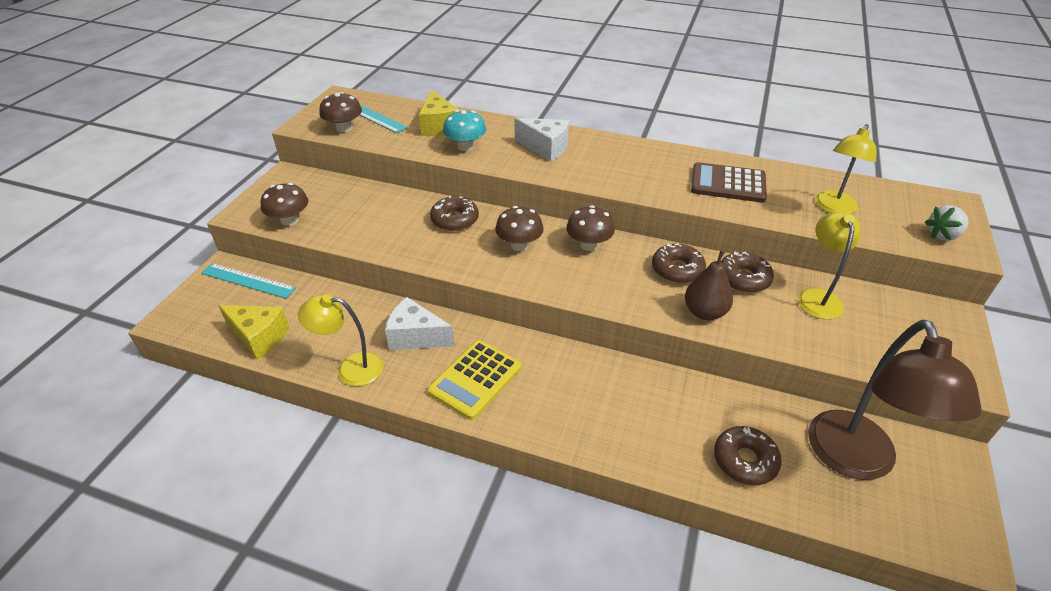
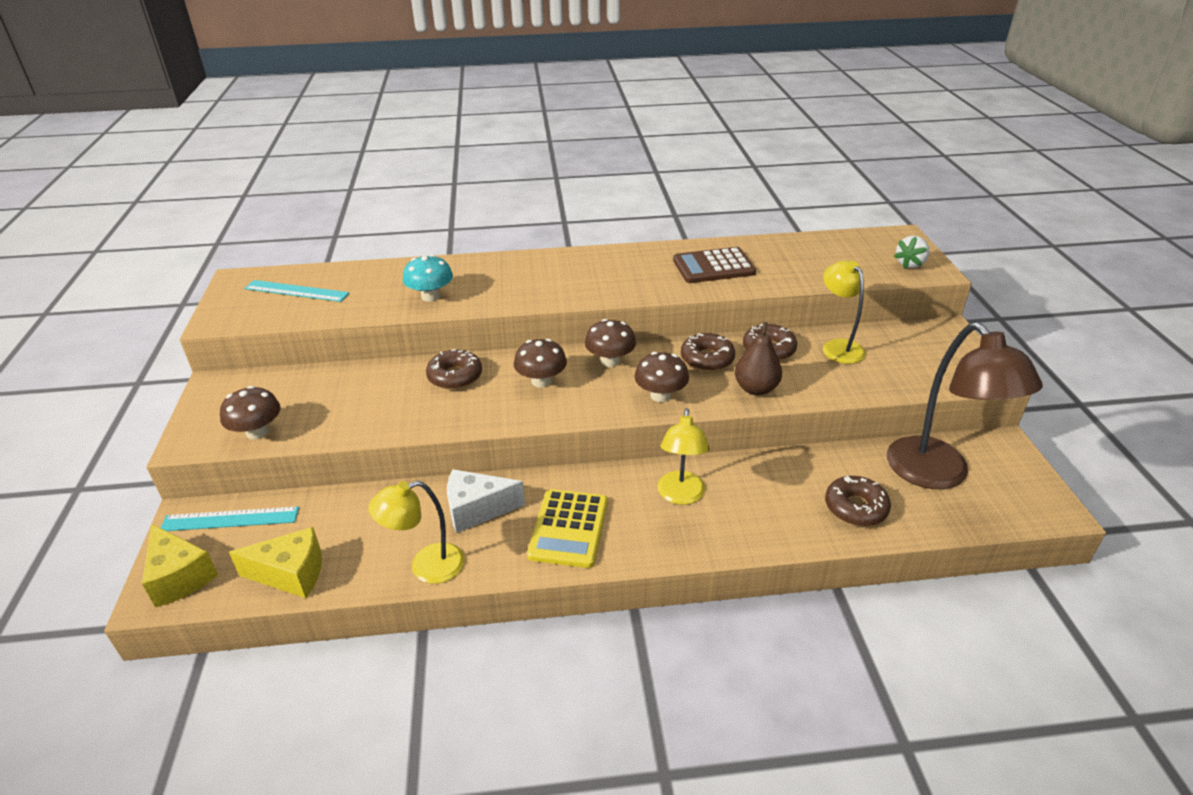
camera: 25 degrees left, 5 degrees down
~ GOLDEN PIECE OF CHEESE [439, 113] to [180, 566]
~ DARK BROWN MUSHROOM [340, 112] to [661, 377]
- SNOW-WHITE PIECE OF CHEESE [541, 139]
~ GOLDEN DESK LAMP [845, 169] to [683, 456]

ASSIGNED TASK:
Using the listing above, return exactly, and only, the lines from the one that contains "- SNOW-WHITE PIECE OF CHEESE [541, 139]" through its last line, both included.

ANSWER FOR THE TASK:
- SNOW-WHITE PIECE OF CHEESE [541, 139]
~ GOLDEN DESK LAMP [845, 169] to [683, 456]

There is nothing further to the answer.